PROVIDED RECORDS: Begin

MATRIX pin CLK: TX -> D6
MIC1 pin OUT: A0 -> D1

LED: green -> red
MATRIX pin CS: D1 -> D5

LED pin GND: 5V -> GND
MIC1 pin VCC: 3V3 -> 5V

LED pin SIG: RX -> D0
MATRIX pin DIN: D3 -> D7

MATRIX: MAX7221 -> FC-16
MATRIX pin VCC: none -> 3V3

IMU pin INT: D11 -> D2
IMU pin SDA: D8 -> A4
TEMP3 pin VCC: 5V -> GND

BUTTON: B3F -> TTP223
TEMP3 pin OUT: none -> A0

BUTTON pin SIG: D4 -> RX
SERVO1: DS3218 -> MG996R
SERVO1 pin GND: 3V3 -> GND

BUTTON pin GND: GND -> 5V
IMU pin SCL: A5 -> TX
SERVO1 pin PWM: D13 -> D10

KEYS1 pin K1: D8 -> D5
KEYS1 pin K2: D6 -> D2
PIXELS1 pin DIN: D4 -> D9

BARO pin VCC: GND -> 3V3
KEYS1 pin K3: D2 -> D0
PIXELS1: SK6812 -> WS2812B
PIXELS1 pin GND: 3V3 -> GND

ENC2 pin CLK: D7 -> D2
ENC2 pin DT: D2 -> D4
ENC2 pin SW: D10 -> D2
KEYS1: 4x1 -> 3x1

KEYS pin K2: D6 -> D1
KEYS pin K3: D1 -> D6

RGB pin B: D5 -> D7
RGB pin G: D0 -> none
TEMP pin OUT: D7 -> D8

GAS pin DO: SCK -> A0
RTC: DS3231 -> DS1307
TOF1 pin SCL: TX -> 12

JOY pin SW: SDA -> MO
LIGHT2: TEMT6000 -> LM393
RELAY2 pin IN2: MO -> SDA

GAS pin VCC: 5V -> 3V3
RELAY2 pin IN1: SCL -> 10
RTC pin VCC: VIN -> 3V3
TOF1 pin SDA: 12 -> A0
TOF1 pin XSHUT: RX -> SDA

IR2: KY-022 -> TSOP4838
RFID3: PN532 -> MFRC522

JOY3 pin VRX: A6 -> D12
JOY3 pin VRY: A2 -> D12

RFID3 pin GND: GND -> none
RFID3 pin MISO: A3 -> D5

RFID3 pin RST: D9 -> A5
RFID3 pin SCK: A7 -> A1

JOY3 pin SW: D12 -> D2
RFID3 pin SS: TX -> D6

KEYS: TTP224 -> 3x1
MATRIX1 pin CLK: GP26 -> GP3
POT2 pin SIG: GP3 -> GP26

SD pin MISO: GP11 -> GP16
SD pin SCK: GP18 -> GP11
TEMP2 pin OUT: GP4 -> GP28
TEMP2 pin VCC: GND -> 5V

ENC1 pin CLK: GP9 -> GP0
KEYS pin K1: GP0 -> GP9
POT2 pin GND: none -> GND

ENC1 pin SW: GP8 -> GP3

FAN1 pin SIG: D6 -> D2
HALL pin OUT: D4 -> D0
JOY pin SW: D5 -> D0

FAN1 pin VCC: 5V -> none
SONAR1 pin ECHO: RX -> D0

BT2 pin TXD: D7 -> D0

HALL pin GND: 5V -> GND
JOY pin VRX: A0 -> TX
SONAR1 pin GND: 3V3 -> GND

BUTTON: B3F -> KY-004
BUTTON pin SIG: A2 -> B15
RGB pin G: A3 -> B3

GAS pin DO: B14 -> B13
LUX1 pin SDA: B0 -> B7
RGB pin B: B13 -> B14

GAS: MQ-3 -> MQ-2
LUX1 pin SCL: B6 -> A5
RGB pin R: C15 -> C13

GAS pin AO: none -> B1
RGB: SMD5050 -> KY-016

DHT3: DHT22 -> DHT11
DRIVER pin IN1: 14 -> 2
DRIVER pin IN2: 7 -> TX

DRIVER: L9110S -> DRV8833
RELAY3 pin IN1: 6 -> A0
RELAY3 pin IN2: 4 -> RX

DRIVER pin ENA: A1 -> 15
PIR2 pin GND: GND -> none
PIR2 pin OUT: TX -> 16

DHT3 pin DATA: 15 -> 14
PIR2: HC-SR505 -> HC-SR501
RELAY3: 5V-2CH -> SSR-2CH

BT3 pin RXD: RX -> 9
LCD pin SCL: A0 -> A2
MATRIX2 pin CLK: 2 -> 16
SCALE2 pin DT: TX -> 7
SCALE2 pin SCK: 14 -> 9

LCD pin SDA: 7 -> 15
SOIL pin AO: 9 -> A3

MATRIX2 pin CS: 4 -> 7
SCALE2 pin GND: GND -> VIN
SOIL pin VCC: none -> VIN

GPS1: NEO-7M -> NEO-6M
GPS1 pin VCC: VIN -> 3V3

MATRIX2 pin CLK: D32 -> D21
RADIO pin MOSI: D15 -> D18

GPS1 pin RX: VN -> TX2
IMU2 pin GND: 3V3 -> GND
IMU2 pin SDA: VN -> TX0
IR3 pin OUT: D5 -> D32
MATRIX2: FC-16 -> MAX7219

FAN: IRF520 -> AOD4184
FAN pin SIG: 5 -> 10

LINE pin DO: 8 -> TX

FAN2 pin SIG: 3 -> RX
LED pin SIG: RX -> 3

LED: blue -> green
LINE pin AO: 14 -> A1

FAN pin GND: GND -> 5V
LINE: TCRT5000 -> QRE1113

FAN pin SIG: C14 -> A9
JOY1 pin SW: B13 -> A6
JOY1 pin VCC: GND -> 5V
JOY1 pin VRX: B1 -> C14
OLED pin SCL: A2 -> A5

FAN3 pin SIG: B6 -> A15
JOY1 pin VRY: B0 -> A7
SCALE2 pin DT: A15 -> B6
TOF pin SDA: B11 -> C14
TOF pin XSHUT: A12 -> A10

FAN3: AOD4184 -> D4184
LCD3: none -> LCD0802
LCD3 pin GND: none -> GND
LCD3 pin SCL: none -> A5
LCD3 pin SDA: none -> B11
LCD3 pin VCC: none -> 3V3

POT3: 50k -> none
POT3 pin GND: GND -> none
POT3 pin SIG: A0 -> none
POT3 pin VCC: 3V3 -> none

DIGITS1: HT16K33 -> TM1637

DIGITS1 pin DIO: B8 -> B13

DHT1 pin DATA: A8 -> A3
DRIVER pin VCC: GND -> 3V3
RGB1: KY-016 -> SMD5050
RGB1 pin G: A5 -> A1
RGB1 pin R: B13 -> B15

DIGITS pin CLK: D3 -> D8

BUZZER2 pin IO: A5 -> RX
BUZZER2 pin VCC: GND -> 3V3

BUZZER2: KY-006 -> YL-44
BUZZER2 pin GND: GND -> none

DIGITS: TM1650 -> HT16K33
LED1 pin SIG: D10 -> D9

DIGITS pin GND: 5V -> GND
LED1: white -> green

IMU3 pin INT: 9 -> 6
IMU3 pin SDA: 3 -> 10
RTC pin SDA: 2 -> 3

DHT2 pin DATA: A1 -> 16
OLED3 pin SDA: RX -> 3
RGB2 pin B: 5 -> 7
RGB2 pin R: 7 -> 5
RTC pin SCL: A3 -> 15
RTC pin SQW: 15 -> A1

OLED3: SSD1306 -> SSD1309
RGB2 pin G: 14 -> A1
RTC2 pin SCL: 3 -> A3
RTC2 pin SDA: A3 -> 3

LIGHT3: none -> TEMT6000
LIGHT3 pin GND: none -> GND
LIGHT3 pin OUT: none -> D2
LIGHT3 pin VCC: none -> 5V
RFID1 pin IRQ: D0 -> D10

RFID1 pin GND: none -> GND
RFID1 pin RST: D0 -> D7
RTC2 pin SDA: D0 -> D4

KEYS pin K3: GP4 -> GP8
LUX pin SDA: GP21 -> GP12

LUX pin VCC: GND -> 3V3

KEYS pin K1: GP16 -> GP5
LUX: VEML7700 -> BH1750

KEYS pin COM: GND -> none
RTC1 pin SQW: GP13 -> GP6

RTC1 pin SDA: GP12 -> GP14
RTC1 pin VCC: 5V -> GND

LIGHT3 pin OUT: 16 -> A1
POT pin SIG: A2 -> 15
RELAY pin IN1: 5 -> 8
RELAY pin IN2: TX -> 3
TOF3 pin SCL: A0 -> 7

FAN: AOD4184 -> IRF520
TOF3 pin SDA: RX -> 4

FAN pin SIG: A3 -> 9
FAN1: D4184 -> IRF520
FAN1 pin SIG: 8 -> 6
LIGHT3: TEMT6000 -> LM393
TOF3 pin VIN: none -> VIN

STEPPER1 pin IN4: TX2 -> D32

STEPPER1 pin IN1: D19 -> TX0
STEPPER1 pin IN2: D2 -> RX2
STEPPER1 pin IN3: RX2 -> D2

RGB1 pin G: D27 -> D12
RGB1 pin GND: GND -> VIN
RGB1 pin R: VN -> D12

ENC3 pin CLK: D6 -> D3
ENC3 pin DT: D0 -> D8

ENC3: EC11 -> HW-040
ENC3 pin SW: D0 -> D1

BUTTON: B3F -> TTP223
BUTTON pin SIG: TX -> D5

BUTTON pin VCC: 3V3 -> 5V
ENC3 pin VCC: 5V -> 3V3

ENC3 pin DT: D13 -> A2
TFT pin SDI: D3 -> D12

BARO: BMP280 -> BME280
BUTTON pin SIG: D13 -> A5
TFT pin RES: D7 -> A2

PROVIDED RECORDS: End

-- TASK INSTRUCTIONS --
The answer must be the line containing "TOF3 pin SCL: A0 -> 7" and every line after it through the last line of the records above, repeated exactly.

-- RESPONSE BOX --
TOF3 pin SCL: A0 -> 7

FAN: AOD4184 -> IRF520
TOF3 pin SDA: RX -> 4

FAN pin SIG: A3 -> 9
FAN1: D4184 -> IRF520
FAN1 pin SIG: 8 -> 6
LIGHT3: TEMT6000 -> LM393
TOF3 pin VIN: none -> VIN

STEPPER1 pin IN4: TX2 -> D32

STEPPER1 pin IN1: D19 -> TX0
STEPPER1 pin IN2: D2 -> RX2
STEPPER1 pin IN3: RX2 -> D2

RGB1 pin G: D27 -> D12
RGB1 pin GND: GND -> VIN
RGB1 pin R: VN -> D12

ENC3 pin CLK: D6 -> D3
ENC3 pin DT: D0 -> D8

ENC3: EC11 -> HW-040
ENC3 pin SW: D0 -> D1

BUTTON: B3F -> TTP223
BUTTON pin SIG: TX -> D5

BUTTON pin VCC: 3V3 -> 5V
ENC3 pin VCC: 5V -> 3V3

ENC3 pin DT: D13 -> A2
TFT pin SDI: D3 -> D12

BARO: BMP280 -> BME280
BUTTON pin SIG: D13 -> A5
TFT pin RES: D7 -> A2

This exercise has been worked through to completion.